Your task - Output the complete listing. Match it exactly.

Data records -
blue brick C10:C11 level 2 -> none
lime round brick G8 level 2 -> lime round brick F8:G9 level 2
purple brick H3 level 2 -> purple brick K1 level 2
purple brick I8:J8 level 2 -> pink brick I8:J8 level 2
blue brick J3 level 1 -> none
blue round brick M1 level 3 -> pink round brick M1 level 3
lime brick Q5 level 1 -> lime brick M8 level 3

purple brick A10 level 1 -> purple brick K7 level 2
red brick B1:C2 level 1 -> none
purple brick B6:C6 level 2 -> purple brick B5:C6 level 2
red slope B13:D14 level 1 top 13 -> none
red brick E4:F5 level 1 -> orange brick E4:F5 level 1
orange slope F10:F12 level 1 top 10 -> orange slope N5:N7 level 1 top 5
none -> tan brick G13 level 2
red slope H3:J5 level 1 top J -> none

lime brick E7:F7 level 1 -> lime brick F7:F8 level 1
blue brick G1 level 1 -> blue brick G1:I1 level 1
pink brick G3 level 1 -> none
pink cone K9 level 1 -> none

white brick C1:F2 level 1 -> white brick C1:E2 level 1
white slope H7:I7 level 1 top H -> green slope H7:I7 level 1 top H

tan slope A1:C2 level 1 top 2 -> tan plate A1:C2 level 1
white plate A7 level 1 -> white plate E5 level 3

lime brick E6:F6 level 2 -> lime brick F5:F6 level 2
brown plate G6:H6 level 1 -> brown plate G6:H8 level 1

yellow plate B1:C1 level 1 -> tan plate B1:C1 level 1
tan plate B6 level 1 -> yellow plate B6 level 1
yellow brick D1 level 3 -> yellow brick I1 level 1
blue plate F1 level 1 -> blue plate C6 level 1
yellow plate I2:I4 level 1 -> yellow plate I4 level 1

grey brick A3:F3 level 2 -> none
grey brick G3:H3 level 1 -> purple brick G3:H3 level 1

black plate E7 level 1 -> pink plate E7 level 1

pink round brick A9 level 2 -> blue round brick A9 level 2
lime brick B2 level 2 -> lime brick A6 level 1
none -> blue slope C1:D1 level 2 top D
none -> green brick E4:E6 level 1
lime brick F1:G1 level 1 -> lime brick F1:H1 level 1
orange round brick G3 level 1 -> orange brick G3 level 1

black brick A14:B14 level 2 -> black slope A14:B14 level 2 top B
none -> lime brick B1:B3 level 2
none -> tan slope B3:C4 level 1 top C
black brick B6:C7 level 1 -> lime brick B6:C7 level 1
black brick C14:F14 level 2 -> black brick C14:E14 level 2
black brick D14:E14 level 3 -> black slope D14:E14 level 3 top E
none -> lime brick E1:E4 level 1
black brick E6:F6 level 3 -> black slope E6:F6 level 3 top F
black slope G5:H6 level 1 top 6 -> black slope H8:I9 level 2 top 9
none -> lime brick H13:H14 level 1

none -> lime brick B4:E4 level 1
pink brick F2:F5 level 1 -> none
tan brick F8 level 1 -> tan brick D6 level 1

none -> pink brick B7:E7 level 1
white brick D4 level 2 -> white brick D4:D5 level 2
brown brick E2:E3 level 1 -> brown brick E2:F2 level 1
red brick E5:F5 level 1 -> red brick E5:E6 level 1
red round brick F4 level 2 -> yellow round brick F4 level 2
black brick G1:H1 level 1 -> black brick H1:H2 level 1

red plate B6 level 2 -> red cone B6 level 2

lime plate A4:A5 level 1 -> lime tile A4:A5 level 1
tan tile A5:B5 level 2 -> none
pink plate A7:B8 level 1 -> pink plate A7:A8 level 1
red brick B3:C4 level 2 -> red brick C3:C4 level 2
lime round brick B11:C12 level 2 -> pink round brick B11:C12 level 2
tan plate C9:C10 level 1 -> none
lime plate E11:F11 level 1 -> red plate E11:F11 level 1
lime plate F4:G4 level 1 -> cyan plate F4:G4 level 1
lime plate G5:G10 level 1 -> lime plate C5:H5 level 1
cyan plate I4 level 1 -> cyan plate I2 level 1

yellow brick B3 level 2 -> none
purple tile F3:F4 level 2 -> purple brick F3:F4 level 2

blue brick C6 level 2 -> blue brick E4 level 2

Response to this exercise -
blue brick C10:C11 level 2 -> none
lime round brick G8 level 2 -> lime round brick F8:G9 level 2
purple brick H3 level 2 -> purple brick K1 level 2
purple brick I8:J8 level 2 -> pink brick I8:J8 level 2
blue brick J3 level 1 -> none
blue round brick M1 level 3 -> pink round brick M1 level 3
lime brick Q5 level 1 -> lime brick M8 level 3

purple brick A10 level 1 -> purple brick K7 level 2
red brick B1:C2 level 1 -> none
purple brick B6:C6 level 2 -> purple brick B5:C6 level 2
red slope B13:D14 level 1 top 13 -> none
red brick E4:F5 level 1 -> orange brick E4:F5 level 1
orange slope F10:F12 level 1 top 10 -> orange slope N5:N7 level 1 top 5
none -> tan brick G13 level 2
red slope H3:J5 level 1 top J -> none

lime brick E7:F7 level 1 -> lime brick F7:F8 level 1
blue brick G1 level 1 -> blue brick G1:I1 level 1
pink brick G3 level 1 -> none
pink cone K9 level 1 -> none

white brick C1:F2 level 1 -> white brick C1:E2 level 1
white slope H7:I7 level 1 top H -> green slope H7:I7 level 1 top H

tan slope A1:C2 level 1 top 2 -> tan plate A1:C2 level 1
white plate A7 level 1 -> white plate E5 level 3

lime brick E6:F6 level 2 -> lime brick F5:F6 level 2
brown plate G6:H6 level 1 -> brown plate G6:H8 level 1

yellow plate B1:C1 level 1 -> tan plate B1:C1 level 1
tan plate B6 level 1 -> yellow plate B6 level 1
yellow brick D1 level 3 -> yellow brick I1 level 1
blue plate F1 level 1 -> blue plate C6 level 1
yellow plate I2:I4 level 1 -> yellow plate I4 level 1

grey brick A3:F3 level 2 -> none
grey brick G3:H3 level 1 -> purple brick G3:H3 level 1

black plate E7 level 1 -> pink plate E7 level 1

pink round brick A9 level 2 -> blue round brick A9 level 2
lime brick B2 level 2 -> lime brick A6 level 1
none -> blue slope C1:D1 level 2 top D
none -> green brick E4:E6 level 1
lime brick F1:G1 level 1 -> lime brick F1:H1 level 1
orange round brick G3 level 1 -> orange brick G3 level 1

black brick A14:B14 level 2 -> black slope A14:B14 level 2 top B
none -> lime brick B1:B3 level 2
none -> tan slope B3:C4 level 1 top C
black brick B6:C7 level 1 -> lime brick B6:C7 level 1
black brick C14:F14 level 2 -> black brick C14:E14 level 2
black brick D14:E14 level 3 -> black slope D14:E14 level 3 top E
none -> lime brick E1:E4 level 1
black brick E6:F6 level 3 -> black slope E6:F6 level 3 top F
black slope G5:H6 level 1 top 6 -> black slope H8:I9 level 2 top 9
none -> lime brick H13:H14 level 1

none -> lime brick B4:E4 level 1
pink brick F2:F5 level 1 -> none
tan brick F8 level 1 -> tan brick D6 level 1

none -> pink brick B7:E7 level 1
white brick D4 level 2 -> white brick D4:D5 level 2
brown brick E2:E3 level 1 -> brown brick E2:F2 level 1
red brick E5:F5 level 1 -> red brick E5:E6 level 1
red round brick F4 level 2 -> yellow round brick F4 level 2
black brick G1:H1 level 1 -> black brick H1:H2 level 1

red plate B6 level 2 -> red cone B6 level 2

lime plate A4:A5 level 1 -> lime tile A4:A5 level 1
tan tile A5:B5 level 2 -> none
pink plate A7:B8 level 1 -> pink plate A7:A8 level 1
red brick B3:C4 level 2 -> red brick C3:C4 level 2
lime round brick B11:C12 level 2 -> pink round brick B11:C12 level 2
tan plate C9:C10 level 1 -> none
lime plate E11:F11 level 1 -> red plate E11:F11 level 1
lime plate F4:G4 level 1 -> cyan plate F4:G4 level 1
lime plate G5:G10 level 1 -> lime plate C5:H5 level 1
cyan plate I4 level 1 -> cyan plate I2 level 1

yellow brick B3 level 2 -> none
purple tile F3:F4 level 2 -> purple brick F3:F4 level 2

blue brick C6 level 2 -> blue brick E4 level 2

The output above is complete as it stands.